• _What you have to do_
In the records below, the lines between the one holding "green can [313,323,339,371]" and the one holding "camera: 35 degrees left, 15 degrees up", inclusive, are to be transcribed exactly; no pictures are to be included.

[Data to use Boundary: Start]

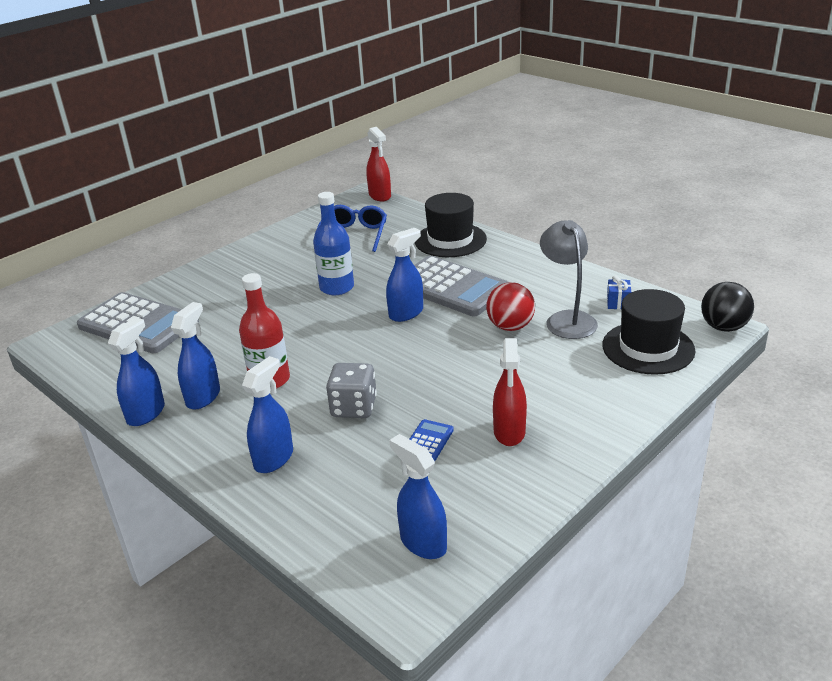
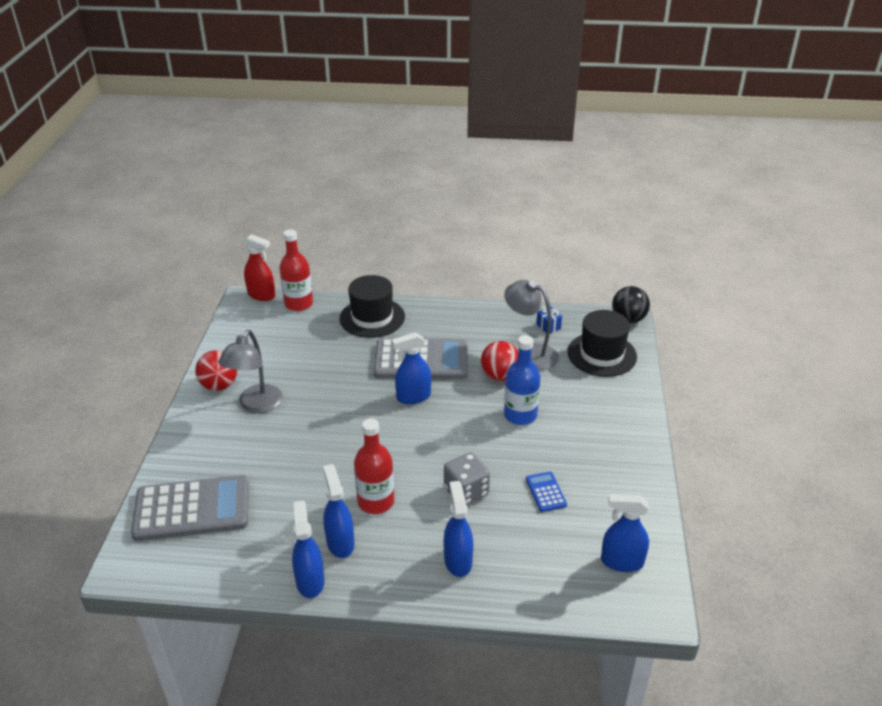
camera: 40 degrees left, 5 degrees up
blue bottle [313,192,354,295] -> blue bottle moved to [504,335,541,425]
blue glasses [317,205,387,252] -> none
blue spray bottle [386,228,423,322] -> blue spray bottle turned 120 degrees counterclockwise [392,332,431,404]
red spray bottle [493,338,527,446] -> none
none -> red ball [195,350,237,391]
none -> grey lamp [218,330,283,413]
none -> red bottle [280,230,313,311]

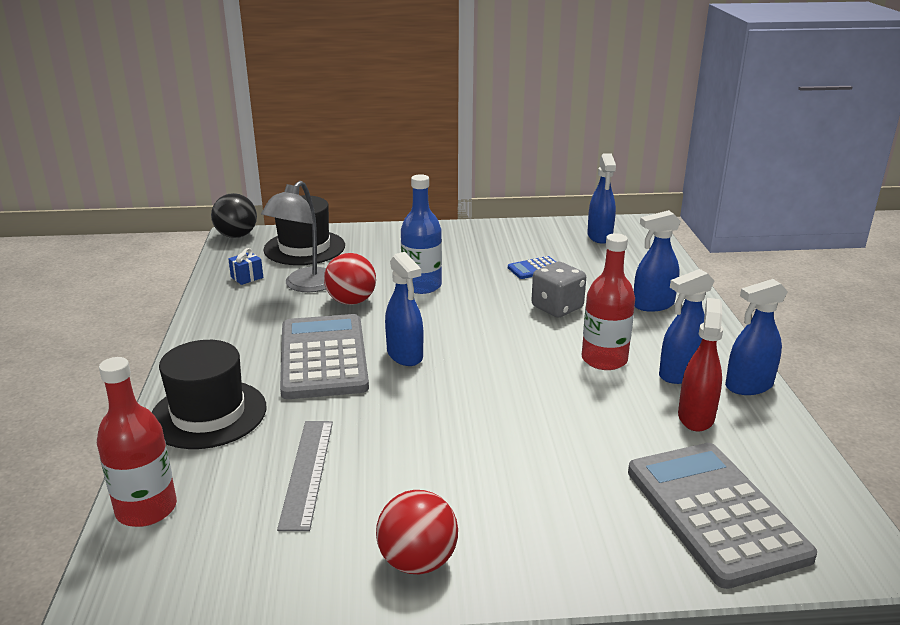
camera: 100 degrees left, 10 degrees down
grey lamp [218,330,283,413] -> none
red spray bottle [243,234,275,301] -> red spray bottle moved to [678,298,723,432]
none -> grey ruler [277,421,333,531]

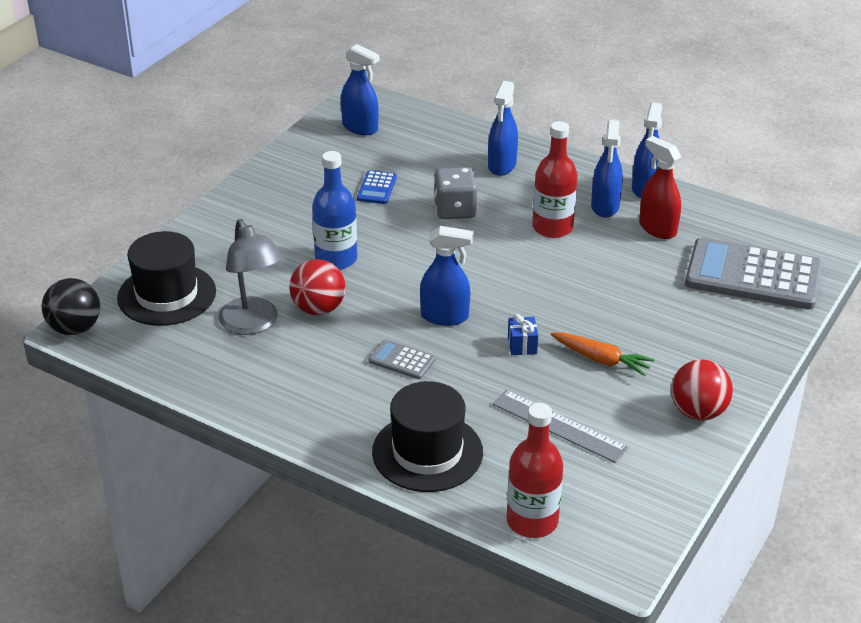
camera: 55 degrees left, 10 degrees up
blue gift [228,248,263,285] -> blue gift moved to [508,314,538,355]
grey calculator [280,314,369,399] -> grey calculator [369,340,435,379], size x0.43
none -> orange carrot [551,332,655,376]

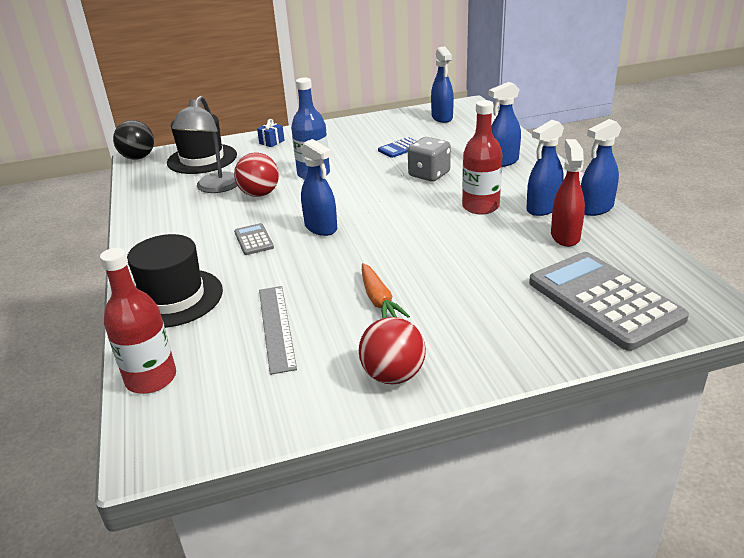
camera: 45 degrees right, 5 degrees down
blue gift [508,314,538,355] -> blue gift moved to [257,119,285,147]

[Data to use Boundary: End]
[Data to use Boundary: Start]

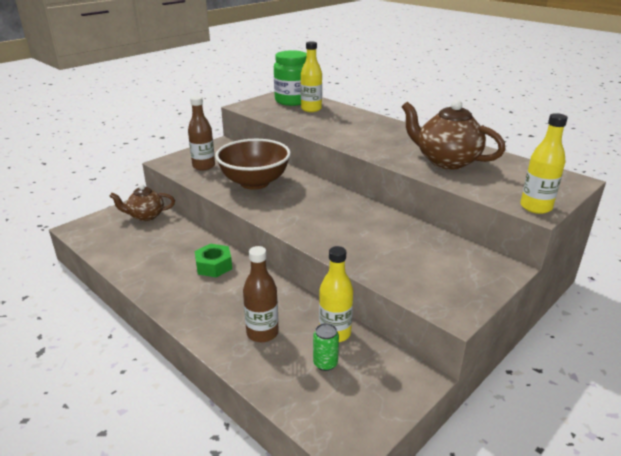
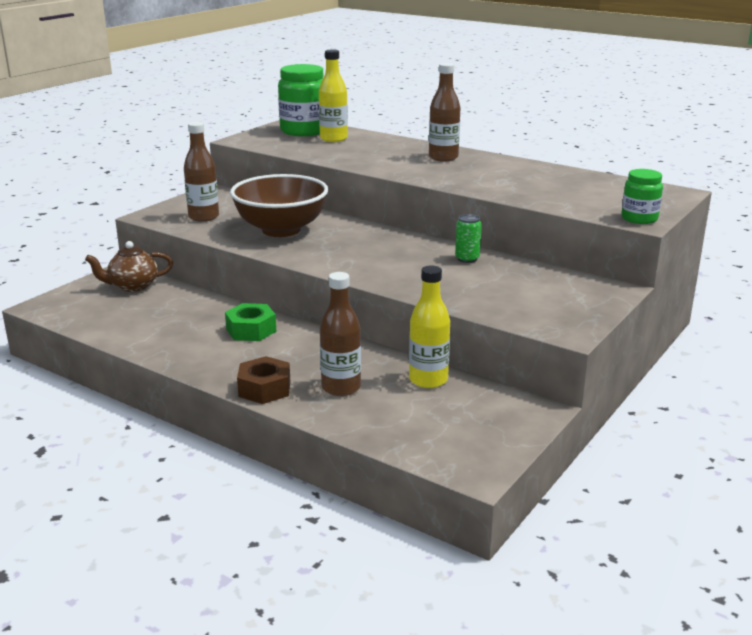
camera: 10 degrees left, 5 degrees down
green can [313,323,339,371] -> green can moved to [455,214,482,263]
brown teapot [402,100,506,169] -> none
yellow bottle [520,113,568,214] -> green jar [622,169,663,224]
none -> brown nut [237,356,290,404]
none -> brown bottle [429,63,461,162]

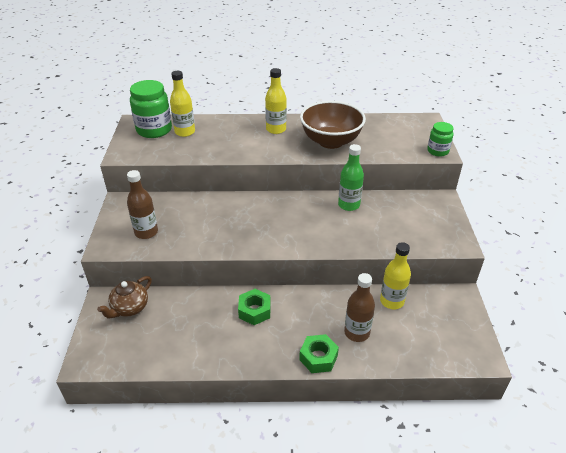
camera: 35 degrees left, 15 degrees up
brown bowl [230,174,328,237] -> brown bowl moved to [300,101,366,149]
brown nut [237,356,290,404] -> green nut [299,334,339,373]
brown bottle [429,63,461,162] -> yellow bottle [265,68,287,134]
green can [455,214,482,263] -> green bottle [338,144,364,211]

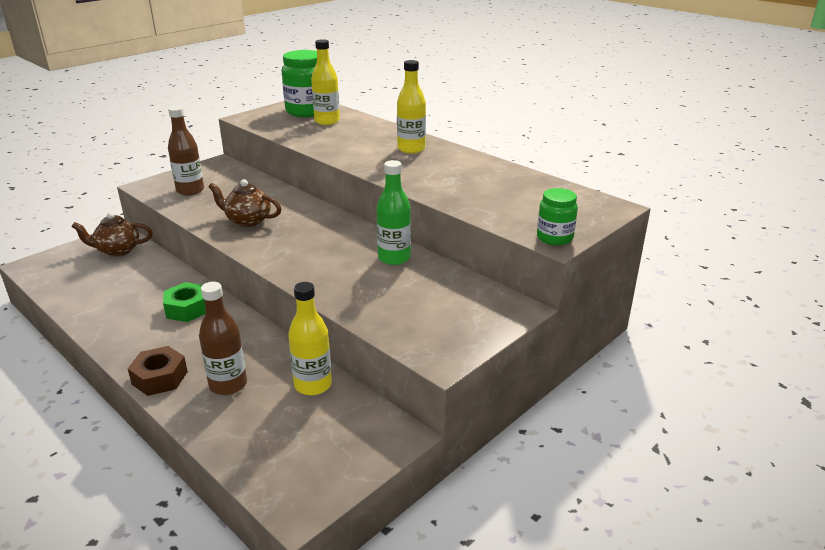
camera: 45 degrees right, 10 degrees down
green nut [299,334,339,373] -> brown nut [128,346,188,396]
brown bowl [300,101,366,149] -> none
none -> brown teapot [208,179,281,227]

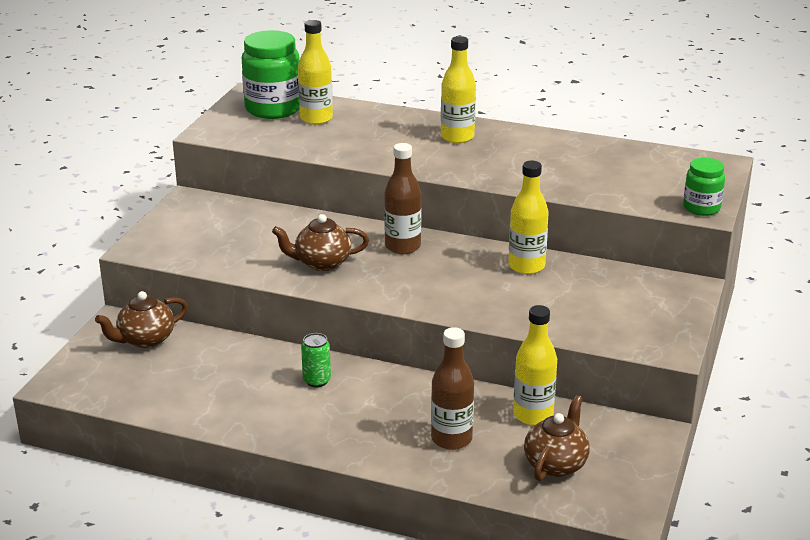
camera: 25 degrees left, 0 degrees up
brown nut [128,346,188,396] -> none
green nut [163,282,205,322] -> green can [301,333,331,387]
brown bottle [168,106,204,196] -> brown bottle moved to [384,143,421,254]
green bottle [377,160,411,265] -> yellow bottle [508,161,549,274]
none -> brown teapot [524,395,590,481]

[Data to use Boundary: End]
[Data to use Boundary: Start]

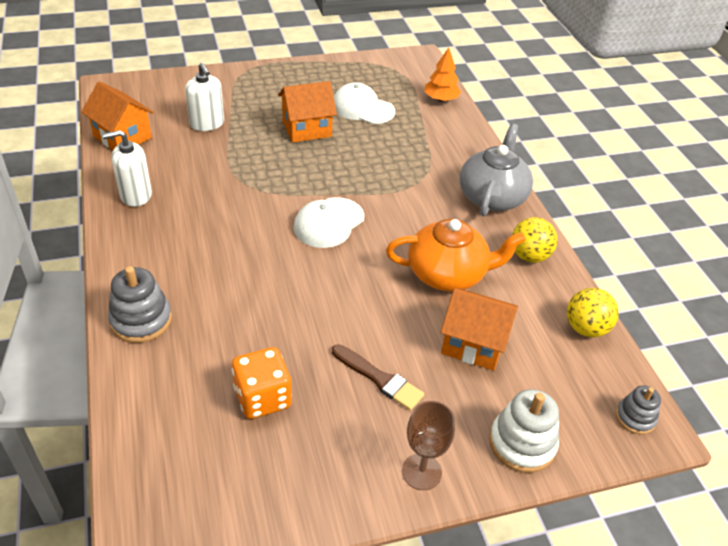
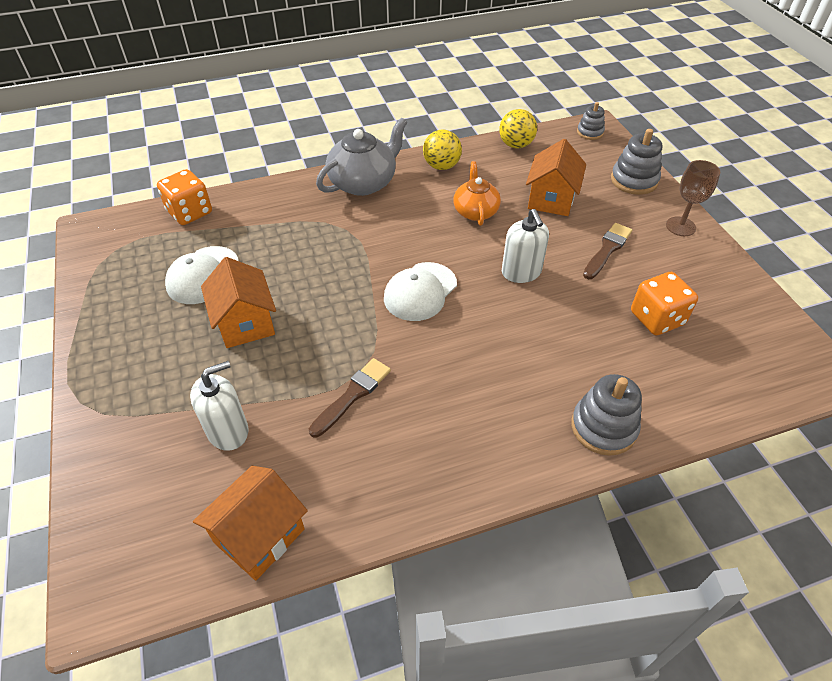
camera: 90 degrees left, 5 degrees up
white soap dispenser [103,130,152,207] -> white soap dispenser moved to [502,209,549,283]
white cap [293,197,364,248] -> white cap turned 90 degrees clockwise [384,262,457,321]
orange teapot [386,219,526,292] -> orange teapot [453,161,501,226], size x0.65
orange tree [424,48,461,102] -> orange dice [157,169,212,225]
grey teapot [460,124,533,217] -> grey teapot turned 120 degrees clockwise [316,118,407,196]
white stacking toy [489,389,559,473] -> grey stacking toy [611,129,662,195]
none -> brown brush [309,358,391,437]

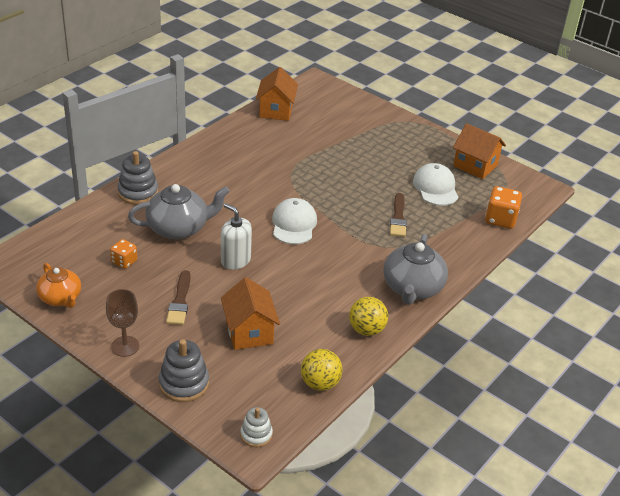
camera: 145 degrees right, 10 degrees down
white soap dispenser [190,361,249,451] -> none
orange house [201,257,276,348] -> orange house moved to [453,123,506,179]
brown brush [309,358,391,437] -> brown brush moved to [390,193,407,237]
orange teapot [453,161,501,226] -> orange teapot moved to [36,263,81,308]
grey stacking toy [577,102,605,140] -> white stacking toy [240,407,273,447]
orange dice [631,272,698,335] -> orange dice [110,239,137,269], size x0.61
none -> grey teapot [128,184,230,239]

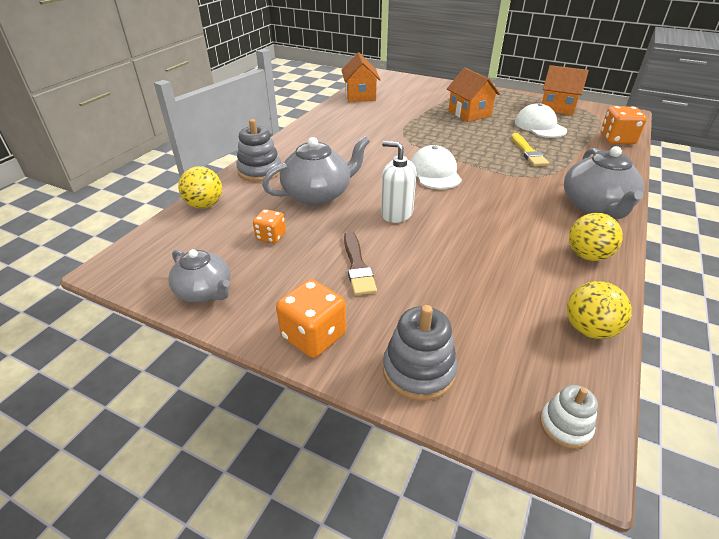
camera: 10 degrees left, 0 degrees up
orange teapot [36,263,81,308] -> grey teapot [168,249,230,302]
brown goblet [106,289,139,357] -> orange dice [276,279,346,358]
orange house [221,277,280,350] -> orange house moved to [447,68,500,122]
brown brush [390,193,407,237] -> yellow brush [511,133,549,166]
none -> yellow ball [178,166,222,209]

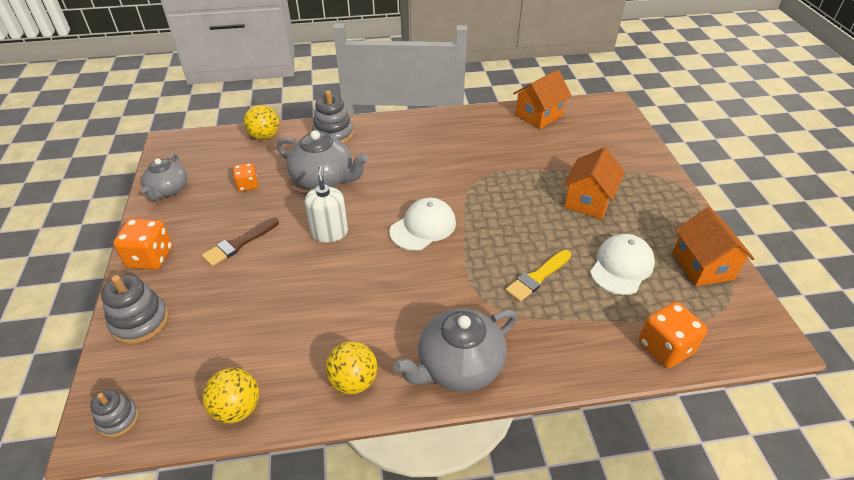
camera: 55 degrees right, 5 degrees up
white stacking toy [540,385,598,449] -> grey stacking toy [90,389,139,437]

[Data to use Boundary: End]

• _Solution below_
green can [313,323,339,371] -> green can moved to [455,214,482,263]
brown teapot [402,100,506,169] -> none
yellow bottle [520,113,568,214] -> green jar [622,169,663,224]
none -> brown nut [237,356,290,404]
none -> brown bottle [429,63,461,162]

camera: 35 degrees left, 15 degrees up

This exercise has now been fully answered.